WHAT THE EXERCISE ASKS> Report each line of the data that has "blue" somewhere in it.

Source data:
┌──
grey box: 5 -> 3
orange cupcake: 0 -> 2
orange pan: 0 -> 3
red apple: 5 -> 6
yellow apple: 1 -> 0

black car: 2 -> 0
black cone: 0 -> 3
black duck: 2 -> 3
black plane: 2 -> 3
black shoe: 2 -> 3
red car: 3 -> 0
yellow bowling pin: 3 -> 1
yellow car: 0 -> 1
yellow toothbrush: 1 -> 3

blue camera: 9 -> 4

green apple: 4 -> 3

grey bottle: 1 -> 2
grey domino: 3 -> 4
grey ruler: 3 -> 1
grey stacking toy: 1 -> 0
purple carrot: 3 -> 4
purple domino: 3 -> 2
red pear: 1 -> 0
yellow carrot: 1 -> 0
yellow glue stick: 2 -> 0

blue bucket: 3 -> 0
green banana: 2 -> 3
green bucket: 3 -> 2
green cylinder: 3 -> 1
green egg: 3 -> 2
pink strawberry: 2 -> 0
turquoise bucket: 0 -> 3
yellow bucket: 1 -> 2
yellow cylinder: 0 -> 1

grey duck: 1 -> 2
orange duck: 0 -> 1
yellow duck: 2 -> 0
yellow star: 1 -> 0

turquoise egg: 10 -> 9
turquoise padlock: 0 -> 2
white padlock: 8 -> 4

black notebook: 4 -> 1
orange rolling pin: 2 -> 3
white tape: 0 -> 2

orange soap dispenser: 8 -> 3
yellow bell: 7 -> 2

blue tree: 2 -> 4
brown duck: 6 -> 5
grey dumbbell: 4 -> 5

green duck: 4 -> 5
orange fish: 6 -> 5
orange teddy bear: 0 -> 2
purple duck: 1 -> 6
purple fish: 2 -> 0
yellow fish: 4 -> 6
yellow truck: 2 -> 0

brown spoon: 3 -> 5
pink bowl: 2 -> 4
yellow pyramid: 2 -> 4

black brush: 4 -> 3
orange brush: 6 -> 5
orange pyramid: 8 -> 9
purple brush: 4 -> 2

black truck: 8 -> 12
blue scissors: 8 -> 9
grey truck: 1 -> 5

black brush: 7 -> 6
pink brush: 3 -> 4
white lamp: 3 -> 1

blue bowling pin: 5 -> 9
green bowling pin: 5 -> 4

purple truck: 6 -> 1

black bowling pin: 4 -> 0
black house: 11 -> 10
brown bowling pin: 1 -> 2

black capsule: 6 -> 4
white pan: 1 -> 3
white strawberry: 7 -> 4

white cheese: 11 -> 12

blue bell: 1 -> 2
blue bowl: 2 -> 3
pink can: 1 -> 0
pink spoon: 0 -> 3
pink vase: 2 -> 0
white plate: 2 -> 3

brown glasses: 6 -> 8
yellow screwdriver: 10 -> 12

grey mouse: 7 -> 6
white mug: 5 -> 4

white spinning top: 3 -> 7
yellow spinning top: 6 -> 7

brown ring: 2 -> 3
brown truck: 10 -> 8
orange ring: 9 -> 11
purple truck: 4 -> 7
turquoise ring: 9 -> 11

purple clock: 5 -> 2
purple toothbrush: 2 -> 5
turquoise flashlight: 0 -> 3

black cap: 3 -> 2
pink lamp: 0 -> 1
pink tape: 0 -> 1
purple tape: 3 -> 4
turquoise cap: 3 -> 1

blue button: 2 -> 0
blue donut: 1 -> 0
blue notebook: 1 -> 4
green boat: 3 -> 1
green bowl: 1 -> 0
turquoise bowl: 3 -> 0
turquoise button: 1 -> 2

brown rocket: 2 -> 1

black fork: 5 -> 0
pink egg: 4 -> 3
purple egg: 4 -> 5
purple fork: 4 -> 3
└──
EXERCISE RESULT>
blue camera: 9 -> 4
blue bucket: 3 -> 0
blue tree: 2 -> 4
blue scissors: 8 -> 9
blue bowling pin: 5 -> 9
blue bell: 1 -> 2
blue bowl: 2 -> 3
blue button: 2 -> 0
blue donut: 1 -> 0
blue notebook: 1 -> 4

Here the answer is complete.